Copy each line exactly, starting with the one that contains "camera: 90 degrees right, 0 degrees up" and stopping after the last line of the material below, with nothing else.

::::::::

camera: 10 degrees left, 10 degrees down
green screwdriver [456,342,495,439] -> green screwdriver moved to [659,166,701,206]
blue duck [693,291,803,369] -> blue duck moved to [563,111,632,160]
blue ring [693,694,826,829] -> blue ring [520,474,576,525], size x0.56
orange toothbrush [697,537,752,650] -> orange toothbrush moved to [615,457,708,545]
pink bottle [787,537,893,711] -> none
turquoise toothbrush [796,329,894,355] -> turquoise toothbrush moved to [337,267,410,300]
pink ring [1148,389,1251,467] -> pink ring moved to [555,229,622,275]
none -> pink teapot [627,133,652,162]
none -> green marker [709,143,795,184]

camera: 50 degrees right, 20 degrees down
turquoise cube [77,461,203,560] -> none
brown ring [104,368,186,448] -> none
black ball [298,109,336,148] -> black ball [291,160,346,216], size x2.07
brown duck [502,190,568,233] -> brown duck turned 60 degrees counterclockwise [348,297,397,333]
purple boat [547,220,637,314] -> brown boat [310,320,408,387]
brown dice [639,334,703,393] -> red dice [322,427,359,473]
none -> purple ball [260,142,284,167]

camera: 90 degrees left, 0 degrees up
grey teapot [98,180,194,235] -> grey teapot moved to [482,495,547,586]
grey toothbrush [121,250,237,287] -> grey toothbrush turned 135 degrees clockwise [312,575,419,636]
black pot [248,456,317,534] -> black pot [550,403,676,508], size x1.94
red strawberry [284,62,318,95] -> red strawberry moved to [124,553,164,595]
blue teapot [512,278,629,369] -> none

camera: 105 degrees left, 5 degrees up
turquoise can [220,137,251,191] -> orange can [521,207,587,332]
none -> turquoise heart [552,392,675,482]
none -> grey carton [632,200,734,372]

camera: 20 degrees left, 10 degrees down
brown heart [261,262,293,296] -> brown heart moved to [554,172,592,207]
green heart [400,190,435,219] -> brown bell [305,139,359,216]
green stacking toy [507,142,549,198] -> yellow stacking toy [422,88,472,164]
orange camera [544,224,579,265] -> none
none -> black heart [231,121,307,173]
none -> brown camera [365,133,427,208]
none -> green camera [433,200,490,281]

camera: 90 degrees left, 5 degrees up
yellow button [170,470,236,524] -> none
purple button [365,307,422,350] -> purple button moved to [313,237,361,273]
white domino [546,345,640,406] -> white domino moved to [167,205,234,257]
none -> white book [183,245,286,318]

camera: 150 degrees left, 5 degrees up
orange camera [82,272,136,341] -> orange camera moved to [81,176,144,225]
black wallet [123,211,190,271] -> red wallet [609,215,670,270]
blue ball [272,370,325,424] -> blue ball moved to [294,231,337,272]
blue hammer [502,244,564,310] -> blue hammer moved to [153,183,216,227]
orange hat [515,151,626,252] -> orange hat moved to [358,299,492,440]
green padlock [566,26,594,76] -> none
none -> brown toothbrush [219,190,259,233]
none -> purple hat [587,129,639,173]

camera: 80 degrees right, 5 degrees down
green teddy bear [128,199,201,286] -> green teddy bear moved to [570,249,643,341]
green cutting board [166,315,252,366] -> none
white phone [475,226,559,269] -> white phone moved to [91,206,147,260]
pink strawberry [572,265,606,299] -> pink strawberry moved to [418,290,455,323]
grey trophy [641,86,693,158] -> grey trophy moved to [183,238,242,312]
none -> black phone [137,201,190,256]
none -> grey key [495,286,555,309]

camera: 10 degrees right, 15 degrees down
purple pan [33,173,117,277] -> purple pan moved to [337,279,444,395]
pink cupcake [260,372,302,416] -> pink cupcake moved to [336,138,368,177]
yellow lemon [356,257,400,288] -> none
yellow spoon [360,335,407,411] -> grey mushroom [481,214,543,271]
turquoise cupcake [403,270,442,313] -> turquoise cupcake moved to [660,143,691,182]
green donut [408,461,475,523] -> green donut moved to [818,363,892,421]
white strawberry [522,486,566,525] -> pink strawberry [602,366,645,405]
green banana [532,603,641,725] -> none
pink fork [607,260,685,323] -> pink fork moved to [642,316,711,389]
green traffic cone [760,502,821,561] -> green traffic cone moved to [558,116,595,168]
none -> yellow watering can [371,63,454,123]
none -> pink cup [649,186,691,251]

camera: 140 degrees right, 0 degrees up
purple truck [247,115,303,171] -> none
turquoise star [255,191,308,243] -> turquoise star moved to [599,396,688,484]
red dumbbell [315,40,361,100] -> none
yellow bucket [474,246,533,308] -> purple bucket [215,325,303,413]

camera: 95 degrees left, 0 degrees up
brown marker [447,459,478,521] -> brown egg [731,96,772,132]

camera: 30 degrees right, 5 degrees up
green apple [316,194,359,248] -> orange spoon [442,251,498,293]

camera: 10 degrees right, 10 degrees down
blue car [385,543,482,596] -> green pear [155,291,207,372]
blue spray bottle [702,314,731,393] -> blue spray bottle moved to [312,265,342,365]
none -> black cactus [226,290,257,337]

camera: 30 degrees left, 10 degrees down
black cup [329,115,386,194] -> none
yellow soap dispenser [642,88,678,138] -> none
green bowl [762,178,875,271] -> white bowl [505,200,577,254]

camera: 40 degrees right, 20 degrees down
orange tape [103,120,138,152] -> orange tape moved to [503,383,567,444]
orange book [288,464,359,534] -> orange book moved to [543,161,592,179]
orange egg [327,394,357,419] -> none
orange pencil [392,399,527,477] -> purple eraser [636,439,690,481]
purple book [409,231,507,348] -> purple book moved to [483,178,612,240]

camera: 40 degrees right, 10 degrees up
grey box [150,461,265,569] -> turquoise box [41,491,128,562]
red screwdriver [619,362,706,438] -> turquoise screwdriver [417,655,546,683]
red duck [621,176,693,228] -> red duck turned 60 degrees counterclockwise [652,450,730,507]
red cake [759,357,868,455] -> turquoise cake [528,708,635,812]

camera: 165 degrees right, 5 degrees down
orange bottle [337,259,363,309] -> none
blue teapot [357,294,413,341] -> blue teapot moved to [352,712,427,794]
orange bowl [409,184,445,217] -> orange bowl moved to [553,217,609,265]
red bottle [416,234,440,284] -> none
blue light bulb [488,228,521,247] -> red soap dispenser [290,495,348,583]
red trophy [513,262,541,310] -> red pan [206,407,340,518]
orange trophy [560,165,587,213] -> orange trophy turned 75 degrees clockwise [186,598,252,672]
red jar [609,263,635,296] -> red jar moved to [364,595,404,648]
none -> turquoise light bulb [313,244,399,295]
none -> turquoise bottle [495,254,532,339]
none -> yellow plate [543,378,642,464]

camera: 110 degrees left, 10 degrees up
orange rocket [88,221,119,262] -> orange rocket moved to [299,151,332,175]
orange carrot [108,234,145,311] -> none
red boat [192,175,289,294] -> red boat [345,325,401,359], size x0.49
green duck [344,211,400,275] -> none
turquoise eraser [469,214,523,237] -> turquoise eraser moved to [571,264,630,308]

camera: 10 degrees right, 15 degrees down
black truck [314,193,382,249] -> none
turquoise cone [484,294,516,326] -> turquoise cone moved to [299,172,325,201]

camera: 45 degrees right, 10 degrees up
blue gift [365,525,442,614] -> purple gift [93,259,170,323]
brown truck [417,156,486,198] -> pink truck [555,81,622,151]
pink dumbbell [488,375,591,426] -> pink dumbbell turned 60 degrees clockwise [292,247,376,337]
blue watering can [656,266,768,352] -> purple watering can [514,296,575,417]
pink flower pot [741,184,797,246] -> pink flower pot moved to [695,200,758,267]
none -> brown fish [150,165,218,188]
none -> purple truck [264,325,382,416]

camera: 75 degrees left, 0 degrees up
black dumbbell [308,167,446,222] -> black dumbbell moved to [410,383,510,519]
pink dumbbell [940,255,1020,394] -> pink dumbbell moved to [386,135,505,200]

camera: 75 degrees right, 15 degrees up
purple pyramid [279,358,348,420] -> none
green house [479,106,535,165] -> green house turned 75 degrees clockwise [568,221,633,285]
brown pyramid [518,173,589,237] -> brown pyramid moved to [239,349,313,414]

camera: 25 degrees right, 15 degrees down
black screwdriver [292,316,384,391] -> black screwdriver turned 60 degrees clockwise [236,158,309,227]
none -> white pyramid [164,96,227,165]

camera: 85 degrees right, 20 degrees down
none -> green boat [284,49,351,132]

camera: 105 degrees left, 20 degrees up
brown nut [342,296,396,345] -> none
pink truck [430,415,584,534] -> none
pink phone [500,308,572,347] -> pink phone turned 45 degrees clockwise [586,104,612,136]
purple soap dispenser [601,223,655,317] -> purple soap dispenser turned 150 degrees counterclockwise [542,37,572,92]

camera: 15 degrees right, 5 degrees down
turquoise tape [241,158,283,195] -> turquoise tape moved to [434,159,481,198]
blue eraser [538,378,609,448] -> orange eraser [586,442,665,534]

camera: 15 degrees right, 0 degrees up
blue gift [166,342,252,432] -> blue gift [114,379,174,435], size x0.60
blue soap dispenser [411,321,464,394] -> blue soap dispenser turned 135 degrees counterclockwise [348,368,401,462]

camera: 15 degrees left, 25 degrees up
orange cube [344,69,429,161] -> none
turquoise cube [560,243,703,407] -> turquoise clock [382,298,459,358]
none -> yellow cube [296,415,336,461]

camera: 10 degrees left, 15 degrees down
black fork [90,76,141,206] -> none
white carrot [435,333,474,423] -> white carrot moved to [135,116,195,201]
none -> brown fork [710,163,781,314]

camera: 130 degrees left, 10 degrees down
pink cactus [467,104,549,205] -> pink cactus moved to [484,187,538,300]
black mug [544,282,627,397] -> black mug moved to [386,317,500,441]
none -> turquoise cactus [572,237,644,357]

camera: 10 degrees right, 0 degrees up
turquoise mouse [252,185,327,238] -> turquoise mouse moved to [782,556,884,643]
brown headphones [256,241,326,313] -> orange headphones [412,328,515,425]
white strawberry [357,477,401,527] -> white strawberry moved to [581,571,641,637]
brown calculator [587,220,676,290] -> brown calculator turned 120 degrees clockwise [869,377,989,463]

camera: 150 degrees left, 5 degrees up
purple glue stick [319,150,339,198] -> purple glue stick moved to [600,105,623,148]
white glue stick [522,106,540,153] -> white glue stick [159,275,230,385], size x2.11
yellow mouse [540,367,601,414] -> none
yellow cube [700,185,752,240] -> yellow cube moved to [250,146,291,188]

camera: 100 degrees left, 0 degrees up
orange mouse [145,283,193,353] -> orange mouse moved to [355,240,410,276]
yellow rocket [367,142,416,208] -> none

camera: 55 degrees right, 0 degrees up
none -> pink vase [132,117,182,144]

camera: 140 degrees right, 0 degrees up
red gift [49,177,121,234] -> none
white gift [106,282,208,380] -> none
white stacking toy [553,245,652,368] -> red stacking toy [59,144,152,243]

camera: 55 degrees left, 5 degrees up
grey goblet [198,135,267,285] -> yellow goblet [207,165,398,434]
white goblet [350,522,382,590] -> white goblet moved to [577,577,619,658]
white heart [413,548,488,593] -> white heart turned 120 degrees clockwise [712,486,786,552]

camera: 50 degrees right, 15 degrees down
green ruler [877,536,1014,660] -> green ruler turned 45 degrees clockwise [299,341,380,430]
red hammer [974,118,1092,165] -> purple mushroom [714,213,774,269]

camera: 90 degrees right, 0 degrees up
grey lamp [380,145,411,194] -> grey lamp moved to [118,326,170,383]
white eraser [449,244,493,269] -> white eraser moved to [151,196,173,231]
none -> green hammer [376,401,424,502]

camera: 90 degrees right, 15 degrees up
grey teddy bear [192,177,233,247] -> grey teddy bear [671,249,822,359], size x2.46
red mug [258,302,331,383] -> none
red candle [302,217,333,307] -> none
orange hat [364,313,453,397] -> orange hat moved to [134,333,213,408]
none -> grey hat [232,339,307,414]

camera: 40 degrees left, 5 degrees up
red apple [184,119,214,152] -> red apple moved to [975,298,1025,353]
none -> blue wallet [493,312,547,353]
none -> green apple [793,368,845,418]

::::::::

[ANSWER TO THIS PROBLEM]
camera: 90 degrees right, 0 degrees up
grey lamp [380,145,411,194] -> grey lamp moved to [118,326,170,383]
white eraser [449,244,493,269] -> white eraser moved to [151,196,173,231]
none -> green hammer [376,401,424,502]

camera: 90 degrees right, 15 degrees up
grey teddy bear [192,177,233,247] -> grey teddy bear [671,249,822,359], size x2.46
red mug [258,302,331,383] -> none
red candle [302,217,333,307] -> none
orange hat [364,313,453,397] -> orange hat moved to [134,333,213,408]
none -> grey hat [232,339,307,414]

camera: 40 degrees left, 5 degrees up
red apple [184,119,214,152] -> red apple moved to [975,298,1025,353]
none -> blue wallet [493,312,547,353]
none -> green apple [793,368,845,418]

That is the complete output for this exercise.